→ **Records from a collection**
***

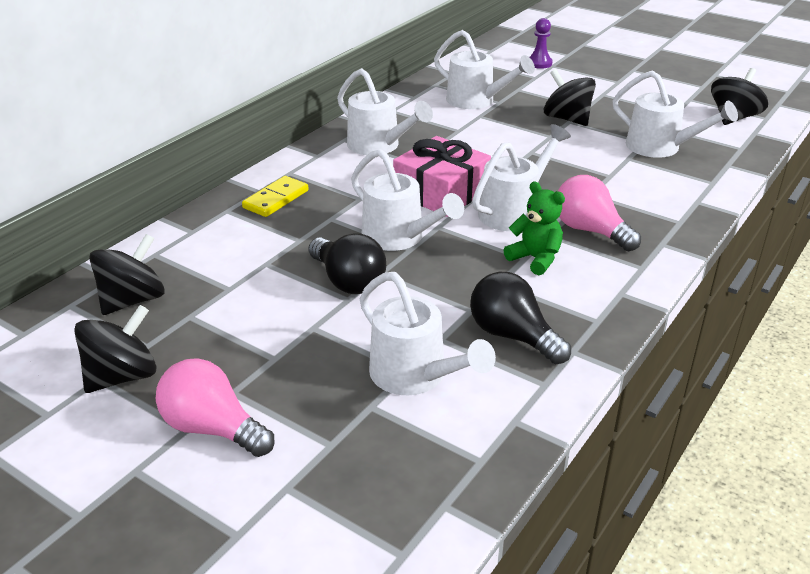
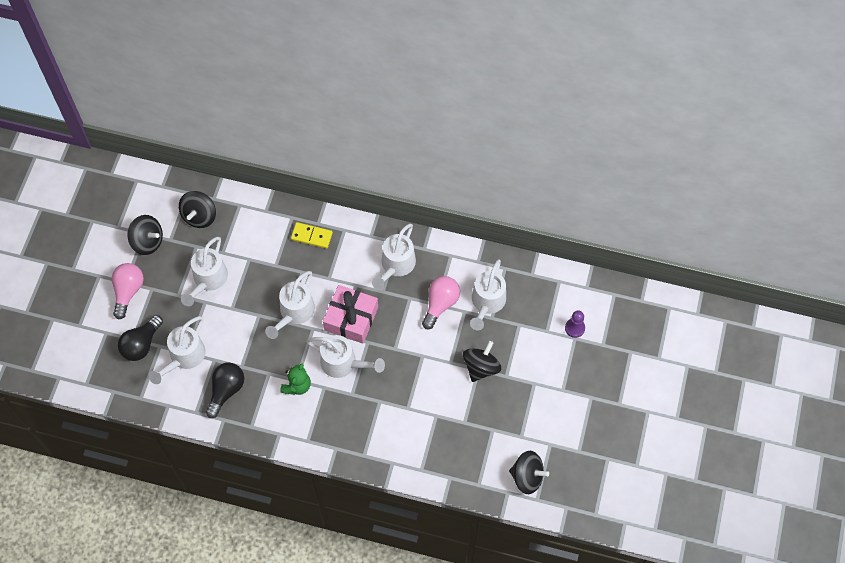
camera: 70 degrees right, 30 degrees up
(133, 300) = (199, 216): black spinning top -> black spinning top turned 90 degrees clockwise
(348, 281) = (246, 303): black light bulb -> black light bulb (141, 344)
(590, 231) = (336, 408): pink light bulb -> pink light bulb (440, 304)
(661, 148) = (458, 433): white watering can -> white watering can (208, 280)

***

→ **WORK TO BE COMPLETED**
Leaving out every picture, repeat exactly the lines of the records from the start through the line that has "(348, 281) = (246, 303): black".

→ **REPLY**
camera: 70 degrees right, 30 degrees up
(133, 300) = (199, 216): black spinning top -> black spinning top turned 90 degrees clockwise
(348, 281) = (246, 303): black light bulb -> black light bulb (141, 344)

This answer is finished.